### PROMPT
Copy each line below containing "camera".
** EXTRACTED DATA follows **
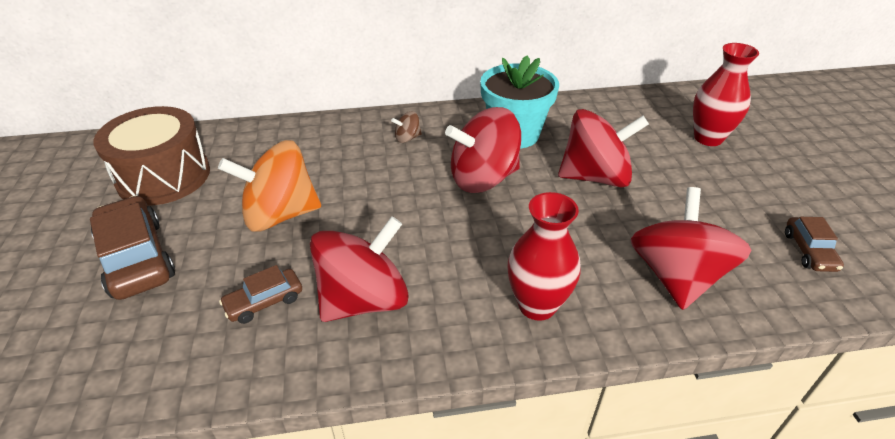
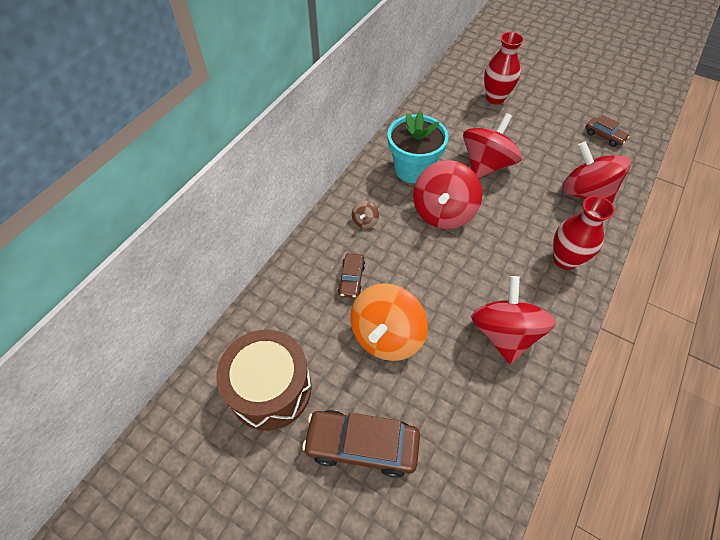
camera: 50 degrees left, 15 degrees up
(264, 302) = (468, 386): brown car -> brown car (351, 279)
** End of EXTRACTED DATA **
** EXTRACTED DATA follows **
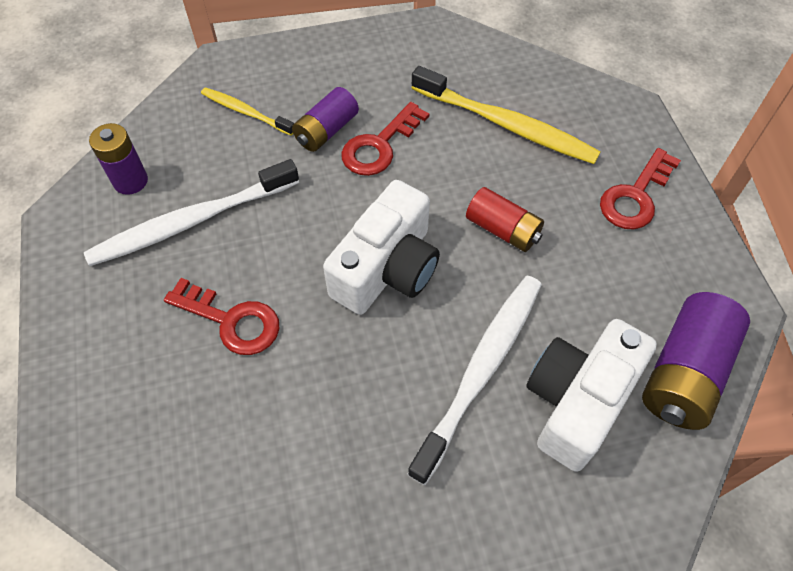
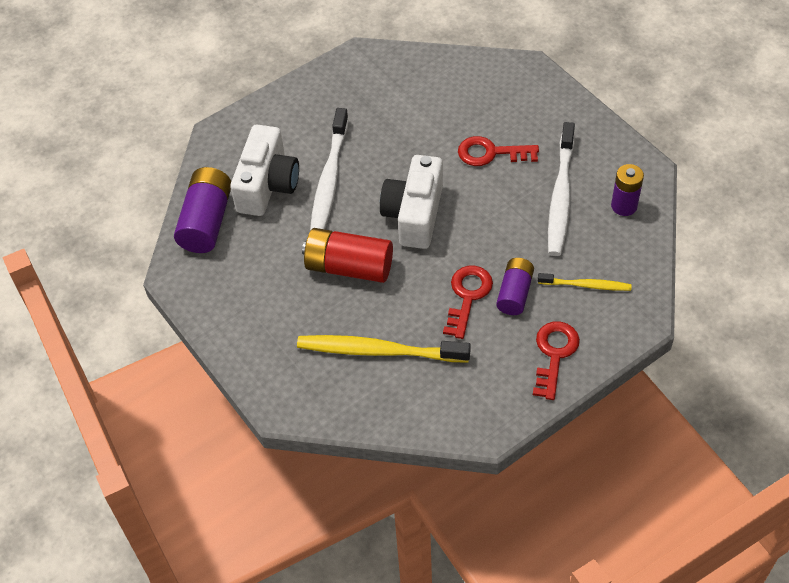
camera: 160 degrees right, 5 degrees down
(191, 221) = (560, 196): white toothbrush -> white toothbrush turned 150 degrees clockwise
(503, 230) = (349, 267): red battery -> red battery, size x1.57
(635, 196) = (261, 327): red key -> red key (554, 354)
** End of EXTRACTED DATA **
### SOLUTION TO THE EXERCISE
camera: 50 degrees left, 15 degrees up
camera: 160 degrees right, 5 degrees down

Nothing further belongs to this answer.